[Records excerpted from a collection]

»»

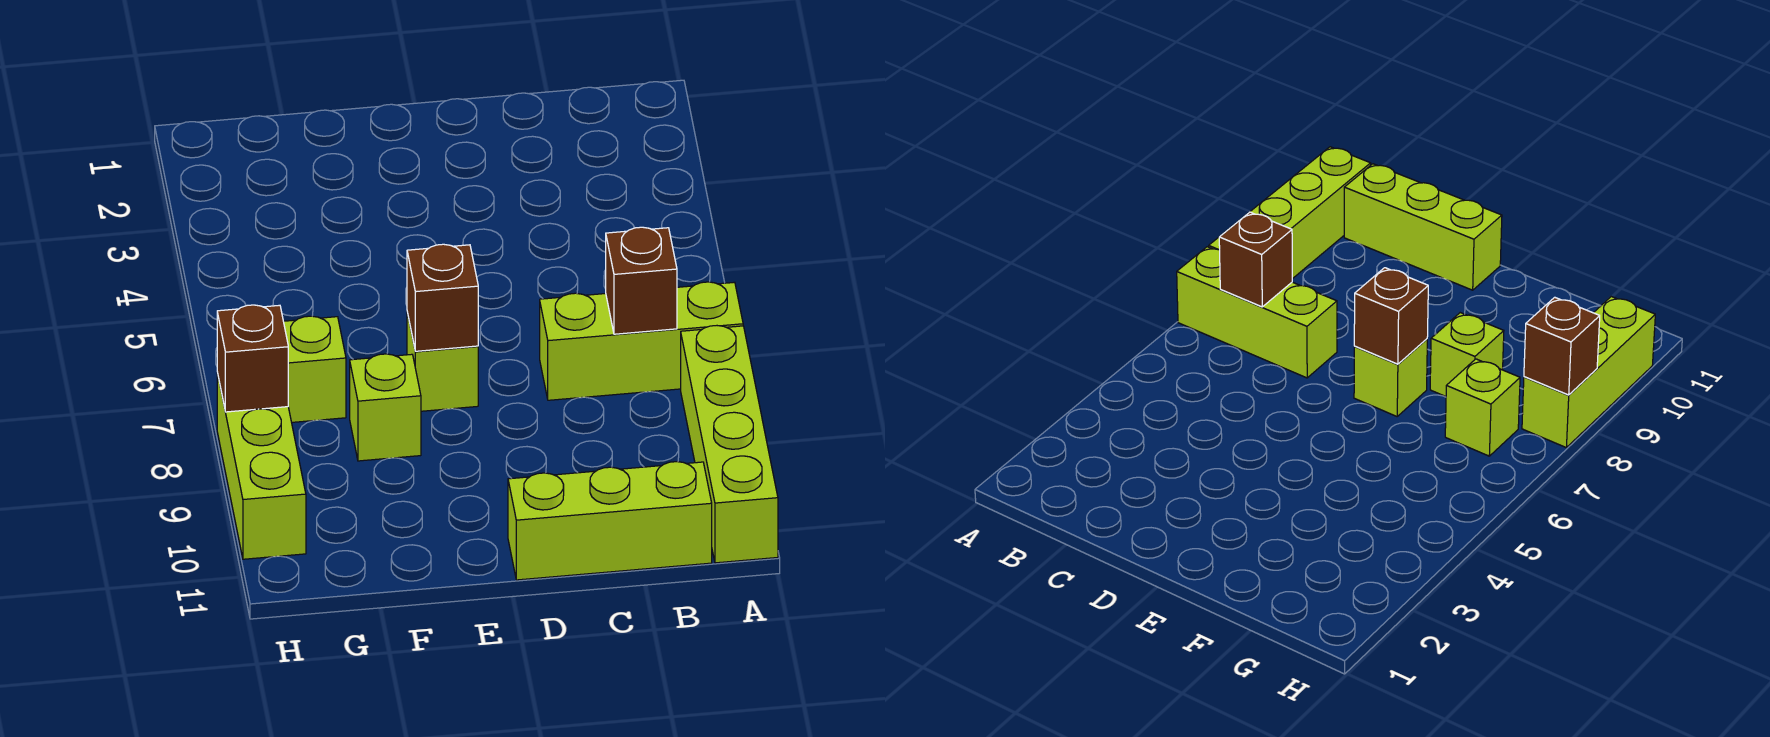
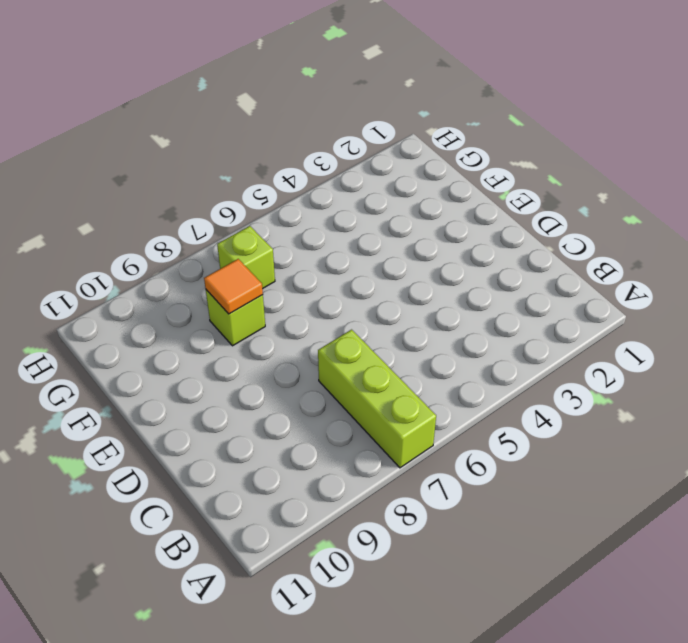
orange 1x1 tile [204,259,263,314] -> none
none -> lime 1x4 brick [681,326,778,563]
none -> lime 1x3 brick [508,462,712,580]

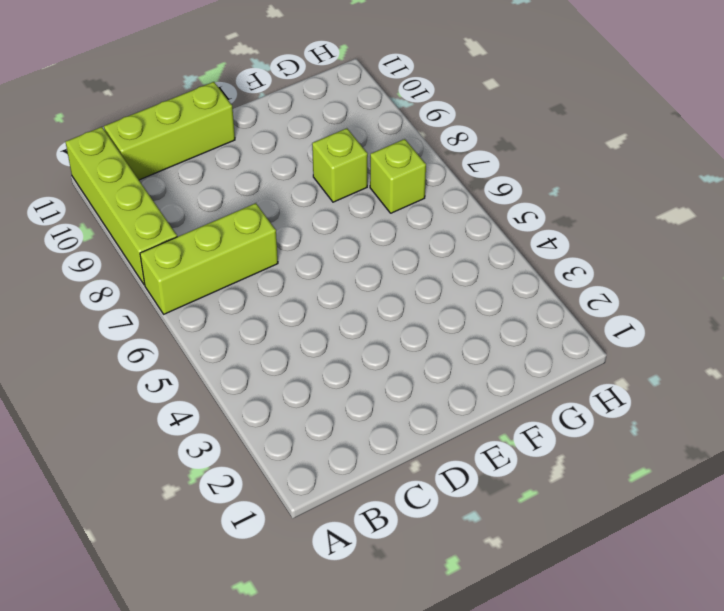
none -> lime 1x1 brick [407,312,478,411]
none -> lime 1x3 brick [217,373,306,559]

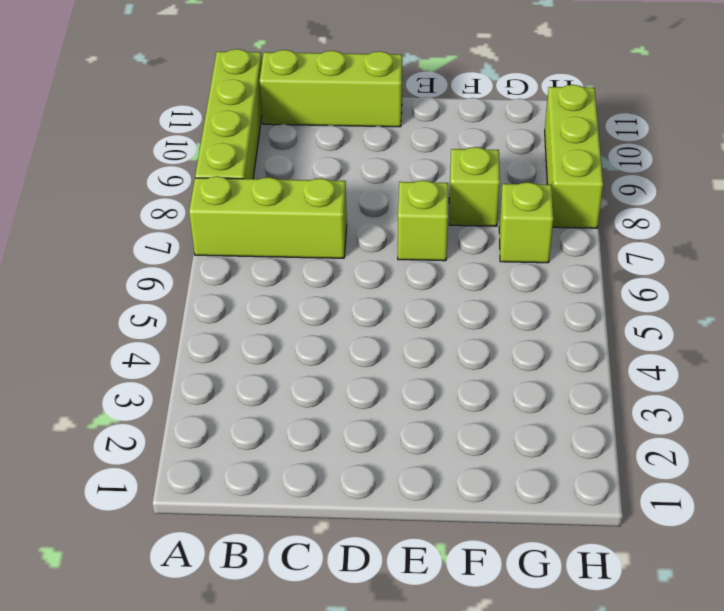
none -> brown 1x1 brick [606,227,677,334]
none -> brown 1x1 brick [407,244,478,351]

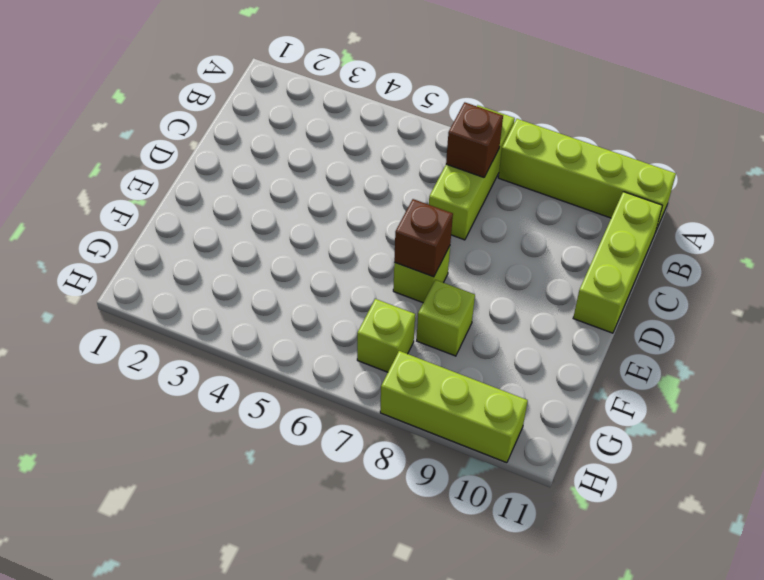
none -> brown 1x1 brick [217,305,288,412]

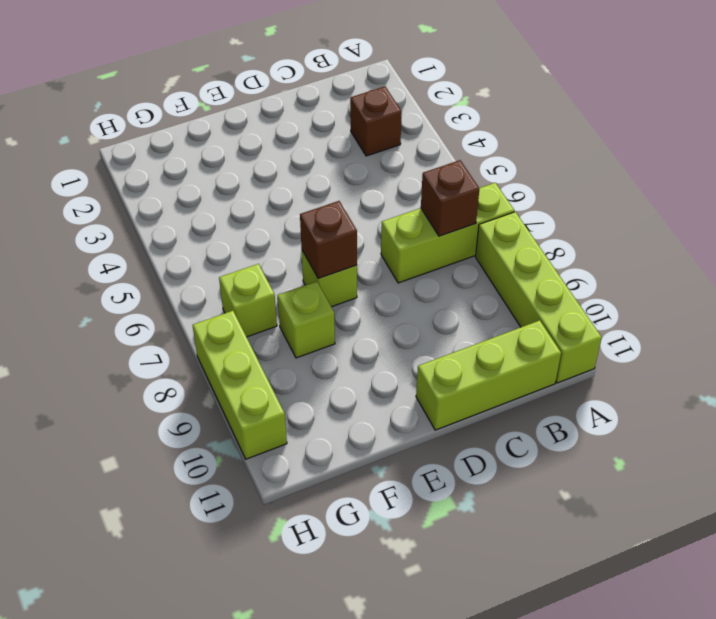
brown 1x1 brick [350,87,402,156] -> brown 1x1 brick moved to [217,305,288,412]

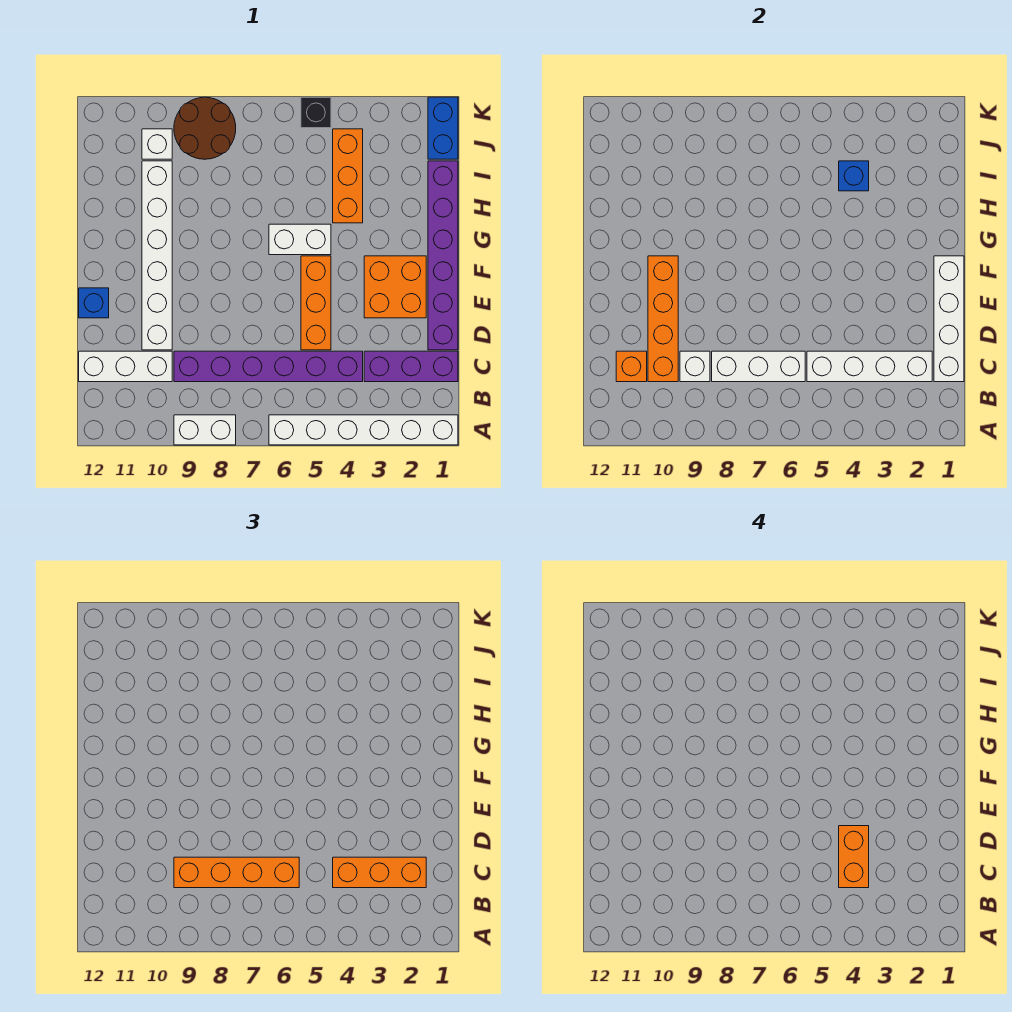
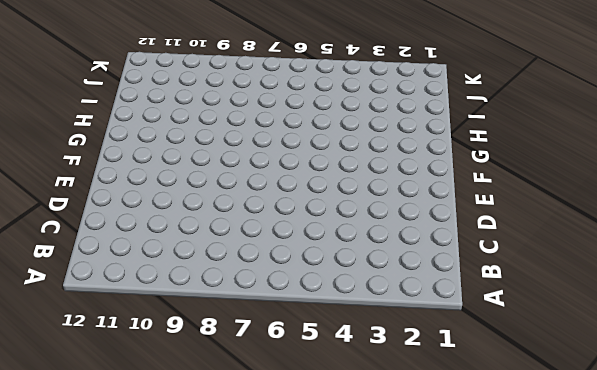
none -> white 1x6 brick [269,415,458,445]
none -> white 1x2 brick [174,415,236,445]
none -> purple 1x3 brick [364,351,458,382]

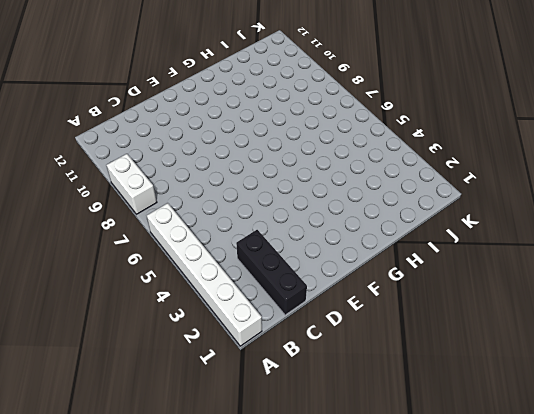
black 1x3 brick [236,230,307,315] -> purple 1x3 brick [364,351,458,382]
none -> purple 1x6 brick [174,351,363,382]
none -> white 1x3 brick [79,351,172,382]
none -> purple 1x6 brick [428,161,458,350]

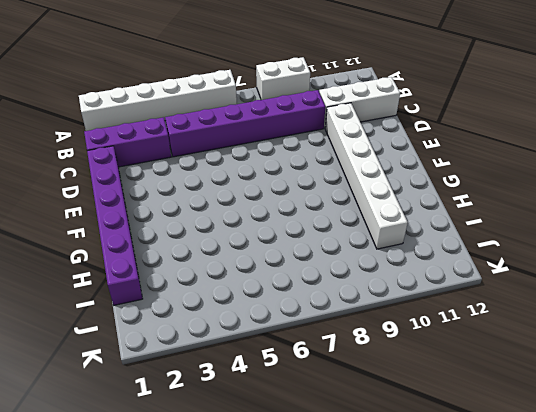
none -> orange 1x3 brick [301,256,331,350]
none -> orange 2x2 brick [364,256,426,318]
none -> blue 1x1 brick [79,288,109,318]

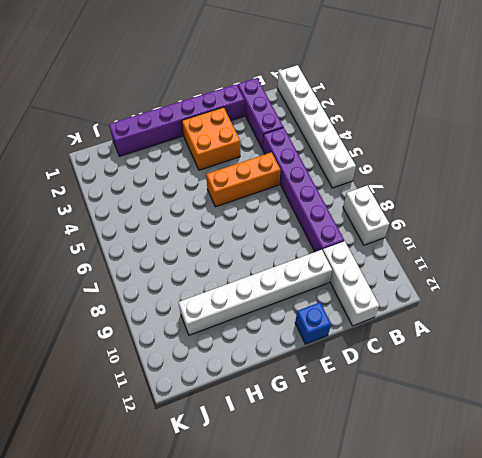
none -> white 1x2 brick [269,224,331,255]
none -> orange 1x3 brick [333,129,363,223]
none -> blue 1x2 brick [428,97,458,159]

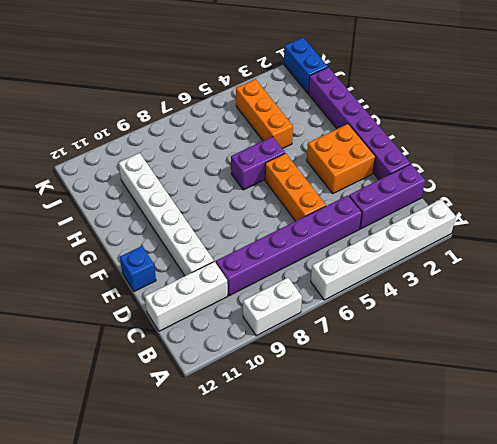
purple 1x2 brick [231,137,285,190] -> white 1x2 brick [269,224,331,255]
none -> brown 2x2 round brick [174,97,236,159]
none -> white 1x1 brick [142,129,172,159]
none -> black 1x1 brick [301,97,331,128]

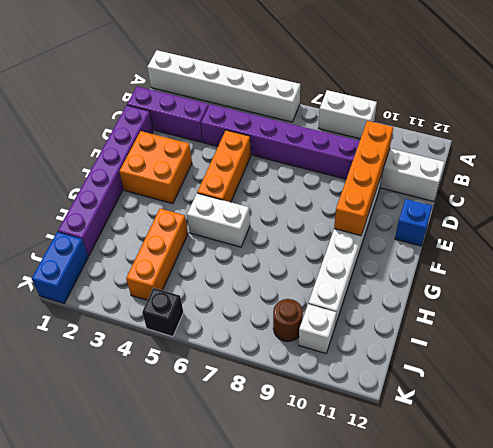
brown 1x1 round brick [273,299,303,342] -> brown 2x2 round brick [174,97,236,159]
none -> white 1x4 brick [934,256,964,382]
none -> white 1x4 brick [807,351,932,382]
none -> white 1x3 brick [712,351,805,382]

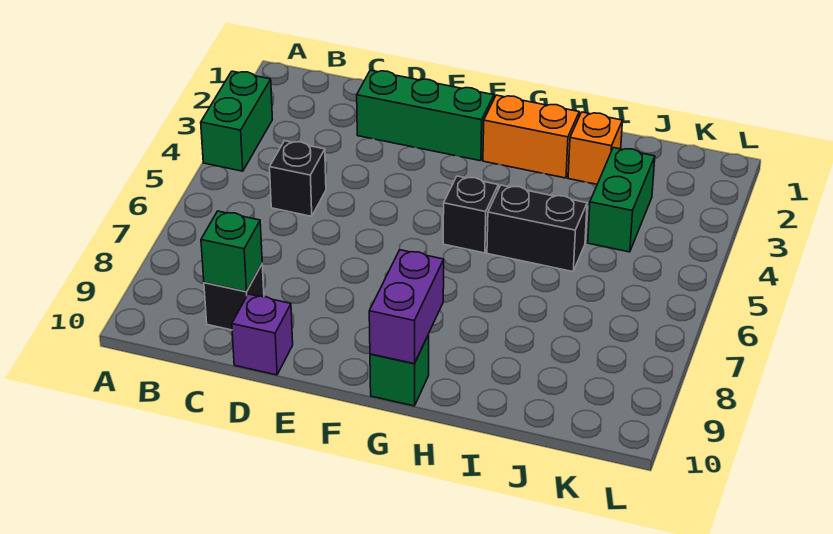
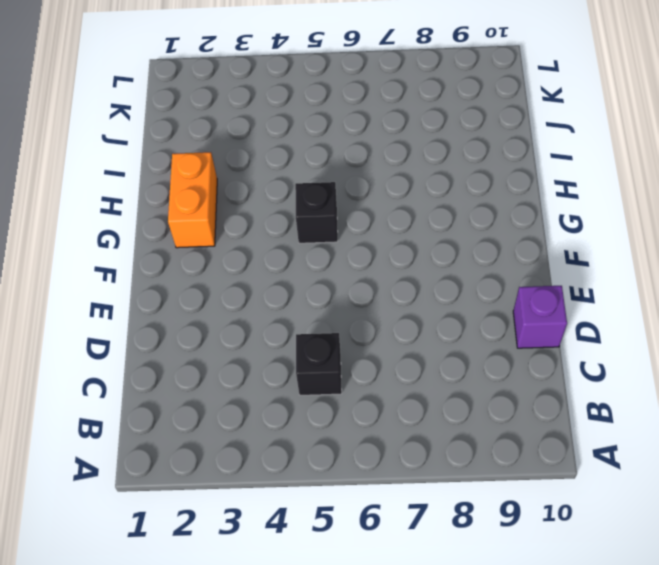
none -> green 1x2 brick [201,71,272,171]
none -> black 1x1 brick [204,265,264,330]
none -> green 1x3 brick [357,70,494,161]

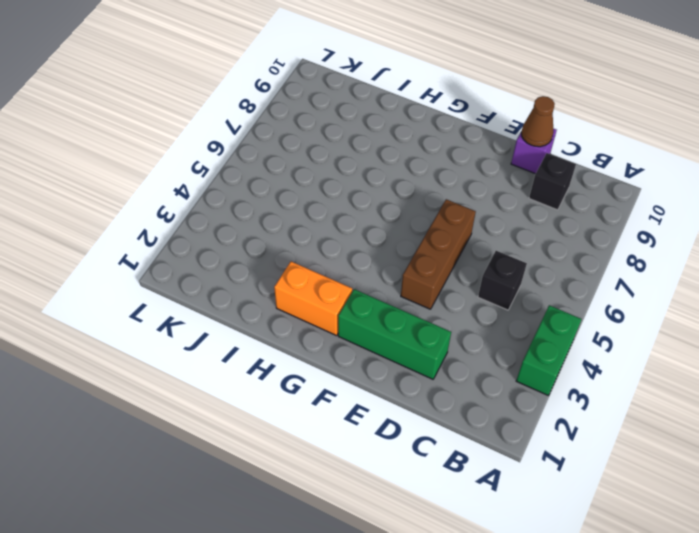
brown 1x1 cone [521,96,555,147] -> none
brown 1x3 brick [401,199,476,309] -> none
none -> black 1x1 brick [443,176,498,253]
none -> green 1x1 brick [370,335,429,406]
none -> black 1x2 brick [487,185,587,272]

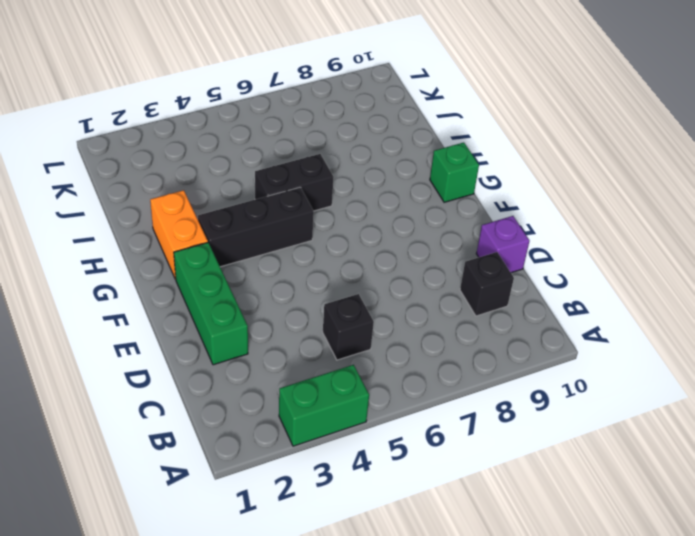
black 1x3 brick [198,187,314,267] -> black 1x1 brick [443,176,498,253]
black 1x2 brick [255,154,334,211] -> black 1x2 brick turned to [487,185,587,272]
none -> orange 1x1 brick [568,112,622,184]
none -> green 1x2 brick [588,148,655,252]
none -> green 1x1 brick [201,211,262,292]

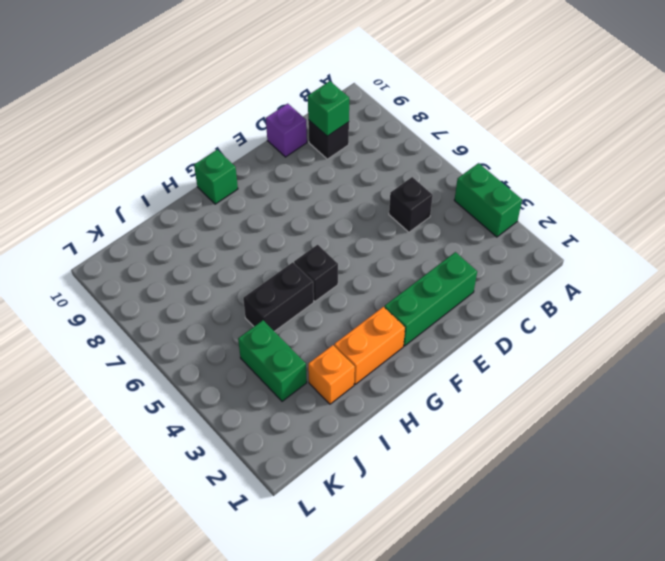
none -> purple 1x2 brick [369,250,444,364]

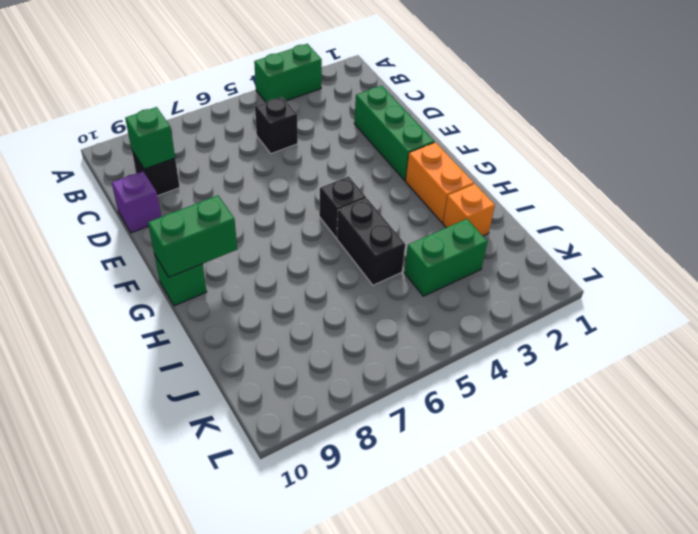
green 1x2 brick [148,196,237,277] -> purple 1x2 brick [369,250,444,364]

««

● THE TASK
Determine how many lines in the data above include the word "orange", and state that number only.

● RESPONSE FOR THIS EXERCISE
5